*** Supplied material Section Begins ***

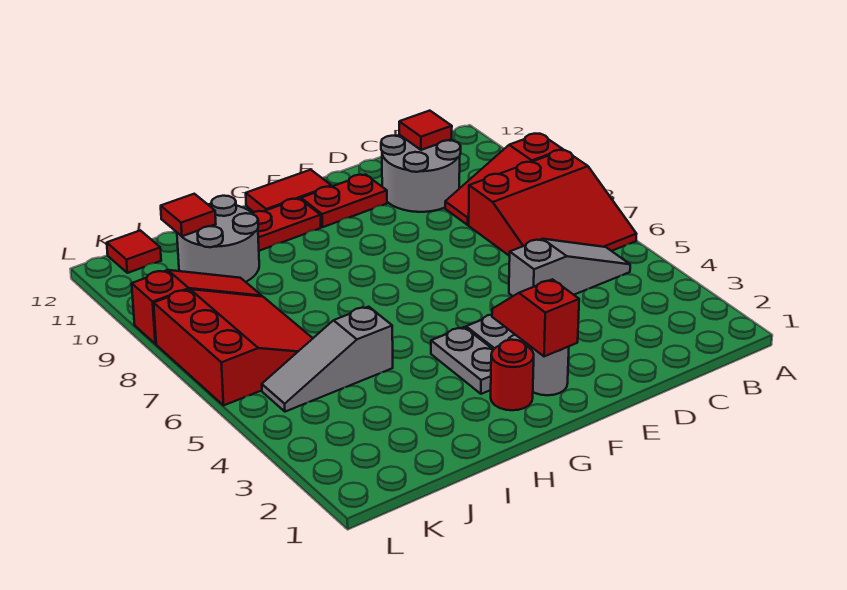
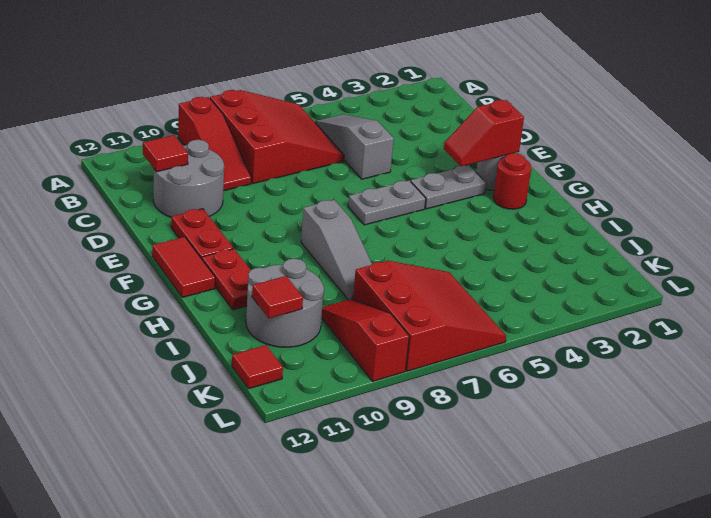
grey plate G3:G4 level 1 -> grey plate F5:F6 level 1
grey slope I5:K5 level 1 top I -> grey slope G8:I8 level 1 top G
red slope J6:L8 level 1 top L -> red slope J6:L8 level 1 top 8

*** Supplied material Section Ends ***

Please give back every line above exactly as it stands, without pictures.

• Solution to this exercise
grey plate G3:G4 level 1 -> grey plate F5:F6 level 1
grey slope I5:K5 level 1 top I -> grey slope G8:I8 level 1 top G
red slope J6:L8 level 1 top L -> red slope J6:L8 level 1 top 8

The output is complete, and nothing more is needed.